Nothing but the lines from the one containing "purple triangle: (171, 127)" through the end of the data should be retyped, exactly as they stand, and pictures should not be retyped.
=== Begin Enclosure ===
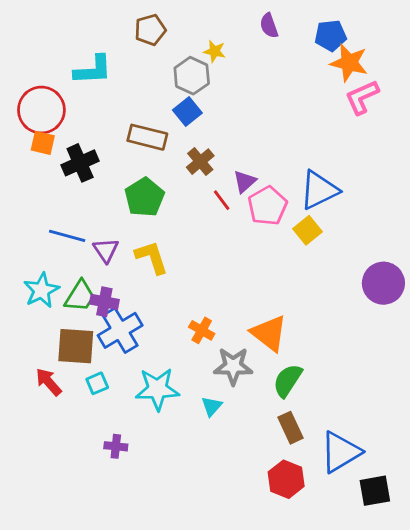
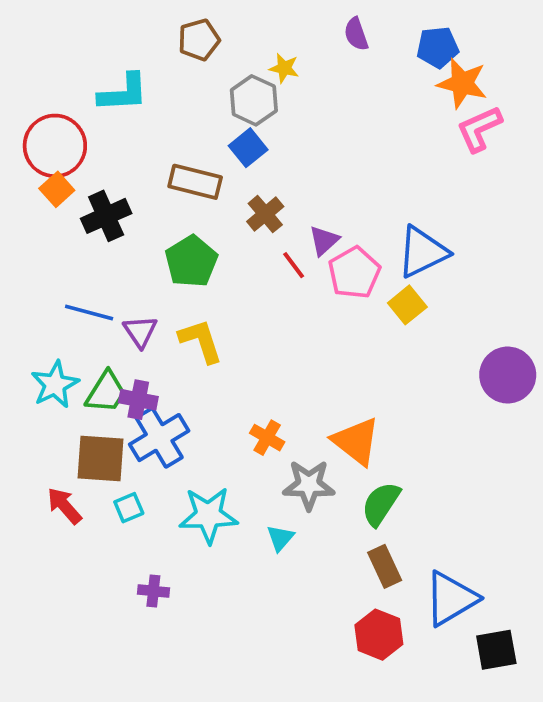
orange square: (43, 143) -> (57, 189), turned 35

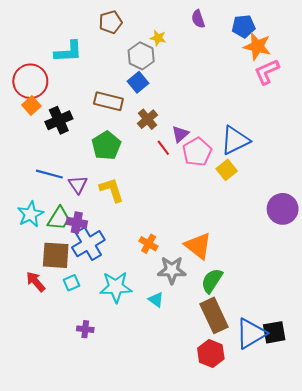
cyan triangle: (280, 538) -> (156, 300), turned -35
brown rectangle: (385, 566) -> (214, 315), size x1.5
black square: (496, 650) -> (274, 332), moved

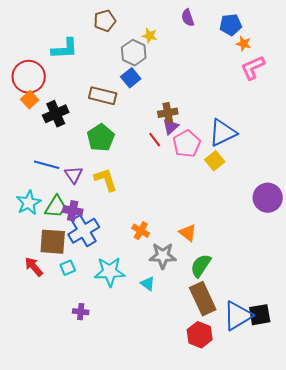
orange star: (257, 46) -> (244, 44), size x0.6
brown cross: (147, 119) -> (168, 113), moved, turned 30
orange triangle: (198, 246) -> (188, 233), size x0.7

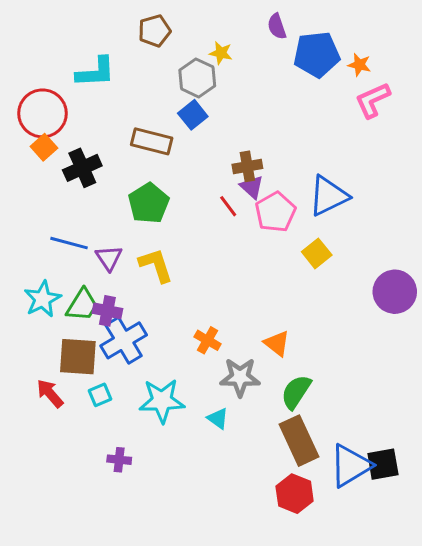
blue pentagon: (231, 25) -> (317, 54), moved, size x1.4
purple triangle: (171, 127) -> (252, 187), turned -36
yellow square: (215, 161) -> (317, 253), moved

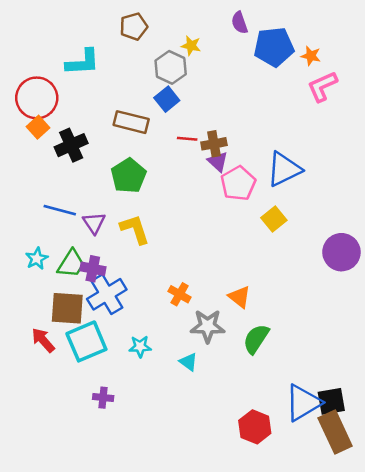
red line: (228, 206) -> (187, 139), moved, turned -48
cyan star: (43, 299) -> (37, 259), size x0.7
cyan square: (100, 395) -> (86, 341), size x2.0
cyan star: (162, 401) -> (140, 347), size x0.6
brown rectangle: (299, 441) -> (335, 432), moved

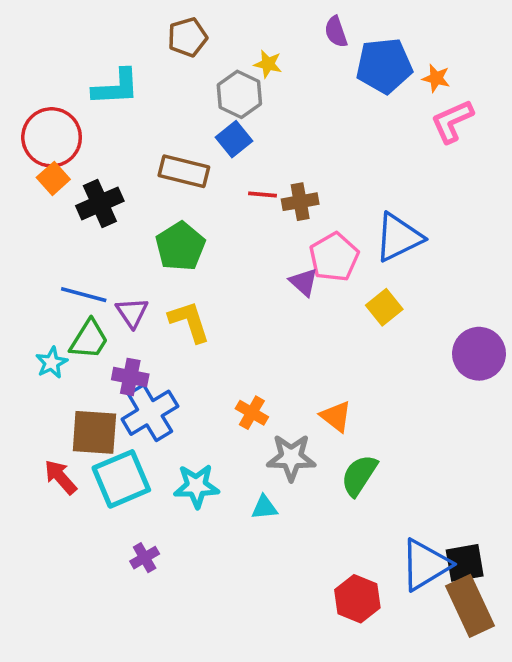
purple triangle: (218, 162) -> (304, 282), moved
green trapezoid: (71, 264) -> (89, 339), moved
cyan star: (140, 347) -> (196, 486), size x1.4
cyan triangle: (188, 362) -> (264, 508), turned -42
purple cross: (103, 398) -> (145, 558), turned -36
=== End Enclosure ===
> **Answer box**
purple triangle: (171, 127) -> (252, 187), turned -36
yellow square: (215, 161) -> (317, 253), moved

red line: (228, 206) -> (187, 139), moved, turned -48
cyan star: (43, 299) -> (37, 259), size x0.7
cyan square: (100, 395) -> (86, 341), size x2.0
cyan star: (162, 401) -> (140, 347), size x0.6
brown rectangle: (299, 441) -> (335, 432), moved

purple triangle: (218, 162) -> (304, 282), moved
green trapezoid: (71, 264) -> (89, 339), moved
cyan star: (140, 347) -> (196, 486), size x1.4
cyan triangle: (188, 362) -> (264, 508), turned -42
purple cross: (103, 398) -> (145, 558), turned -36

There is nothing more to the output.